§ **Task objective**
Every entry below has to appear again in your reply, word for word, but no picture may.
◇ ◇ ◇ ◇ ◇ ◇ ◇
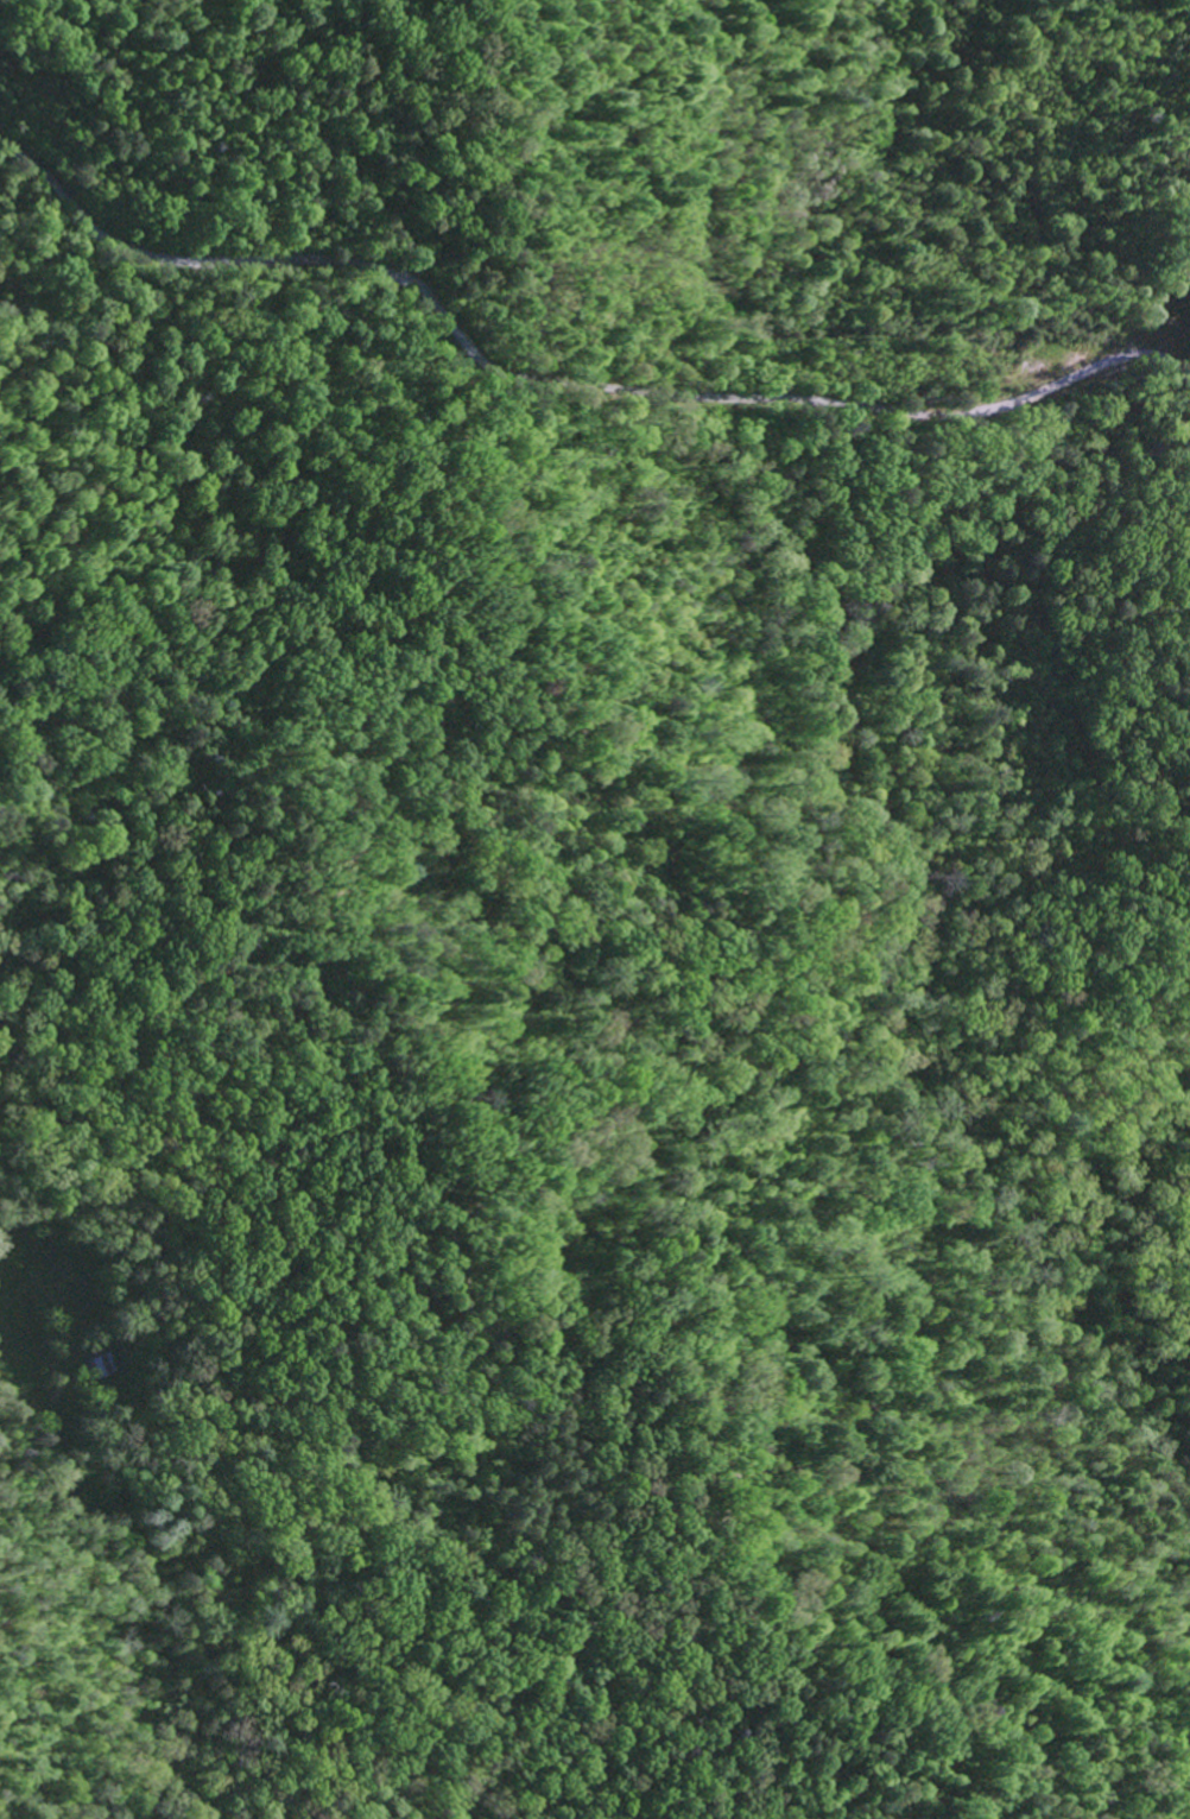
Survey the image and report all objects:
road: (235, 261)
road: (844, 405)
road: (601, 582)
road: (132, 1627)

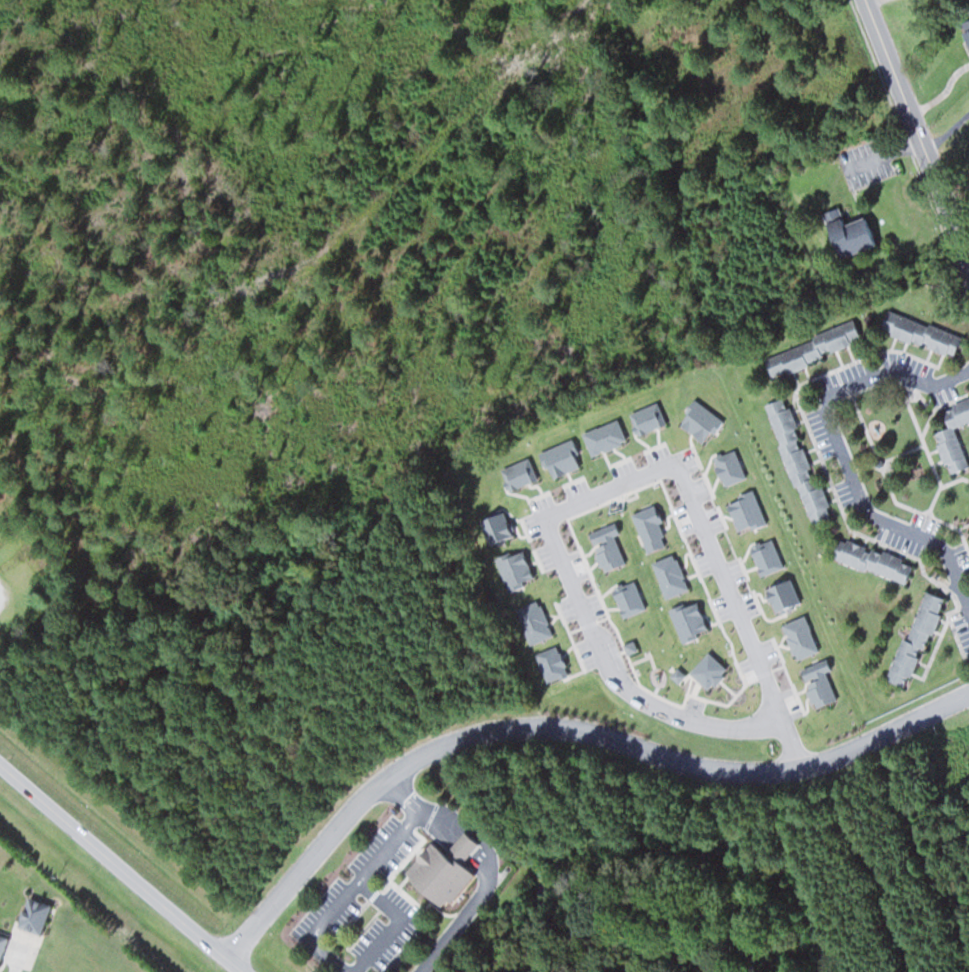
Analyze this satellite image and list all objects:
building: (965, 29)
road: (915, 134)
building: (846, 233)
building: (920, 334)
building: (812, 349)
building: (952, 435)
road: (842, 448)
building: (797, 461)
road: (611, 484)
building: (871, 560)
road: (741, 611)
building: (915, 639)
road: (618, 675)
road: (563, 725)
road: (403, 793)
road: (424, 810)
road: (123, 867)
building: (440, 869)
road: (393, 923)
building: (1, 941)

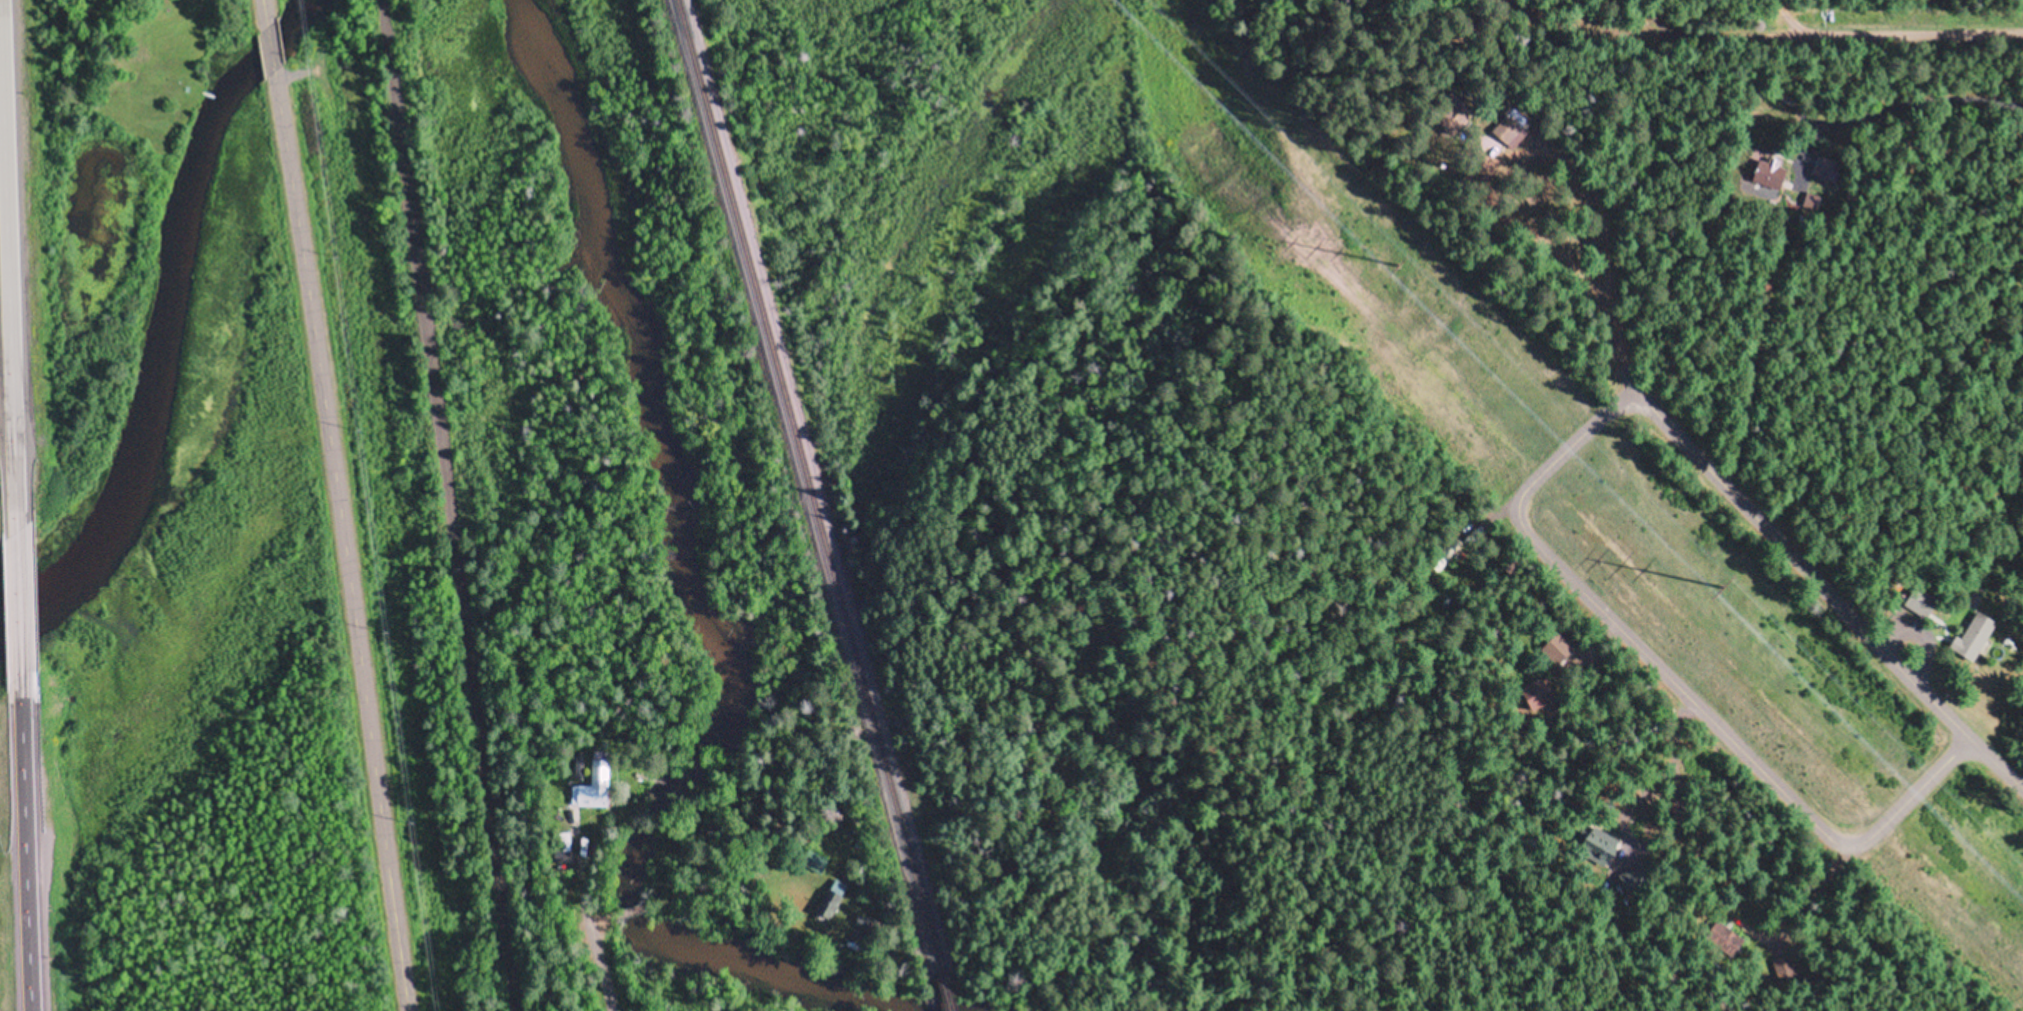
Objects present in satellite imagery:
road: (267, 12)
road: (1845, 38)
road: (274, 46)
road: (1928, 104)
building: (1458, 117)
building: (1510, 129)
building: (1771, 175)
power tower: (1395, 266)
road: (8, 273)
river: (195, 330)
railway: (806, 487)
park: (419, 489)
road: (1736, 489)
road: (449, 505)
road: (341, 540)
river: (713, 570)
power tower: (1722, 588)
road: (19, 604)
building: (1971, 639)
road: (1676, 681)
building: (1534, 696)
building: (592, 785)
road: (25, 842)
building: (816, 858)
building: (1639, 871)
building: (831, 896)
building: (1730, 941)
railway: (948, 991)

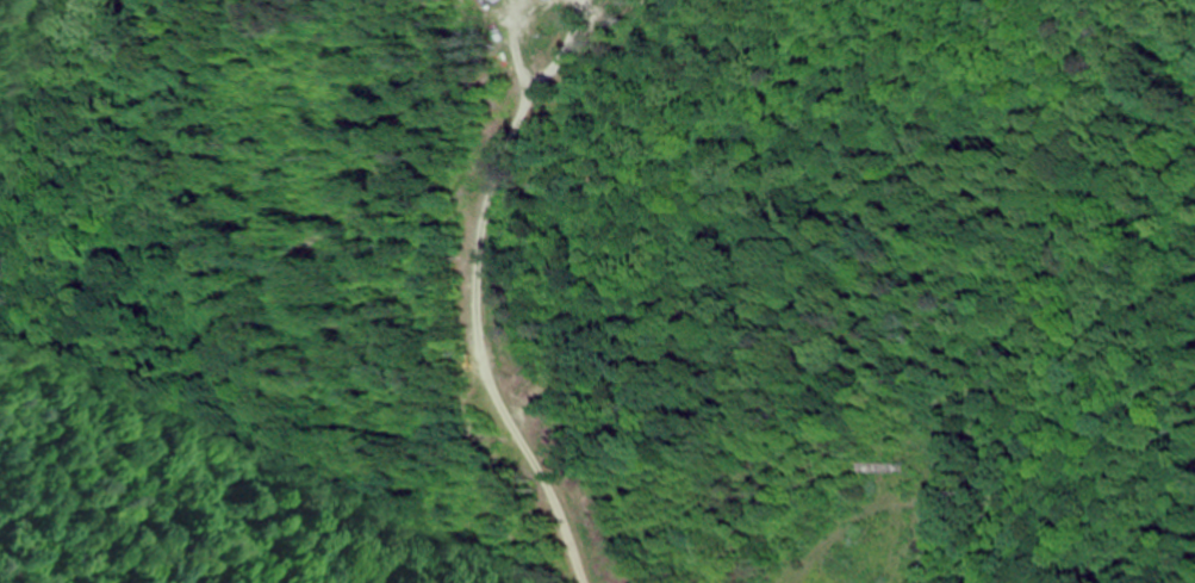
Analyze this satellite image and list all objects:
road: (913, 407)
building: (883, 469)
◇ ◇ ◇ ◇ ◇ ◇ ◇
§ **Written response**
Survey the image and report all objects:
road: (235, 261)
road: (844, 405)
road: (601, 582)
road: (132, 1627)

Analyze this satellite image and list all objects:
building: (965, 29)
road: (915, 134)
building: (846, 233)
building: (920, 334)
building: (812, 349)
building: (952, 435)
road: (842, 448)
building: (797, 461)
road: (611, 484)
building: (871, 560)
road: (741, 611)
building: (915, 639)
road: (618, 675)
road: (563, 725)
road: (403, 793)
road: (424, 810)
road: (123, 867)
building: (440, 869)
road: (393, 923)
building: (1, 941)

Objects present in satellite imagery:
road: (267, 12)
road: (1845, 38)
road: (274, 46)
road: (1928, 104)
building: (1458, 117)
building: (1510, 129)
building: (1771, 175)
power tower: (1395, 266)
road: (8, 273)
river: (195, 330)
railway: (806, 487)
park: (419, 489)
road: (1736, 489)
road: (449, 505)
road: (341, 540)
river: (713, 570)
power tower: (1722, 588)
road: (19, 604)
building: (1971, 639)
road: (1676, 681)
building: (1534, 696)
building: (592, 785)
road: (25, 842)
building: (816, 858)
building: (1639, 871)
building: (831, 896)
building: (1730, 941)
railway: (948, 991)

Analyze this satellite image and list all objects:
road: (913, 407)
building: (883, 469)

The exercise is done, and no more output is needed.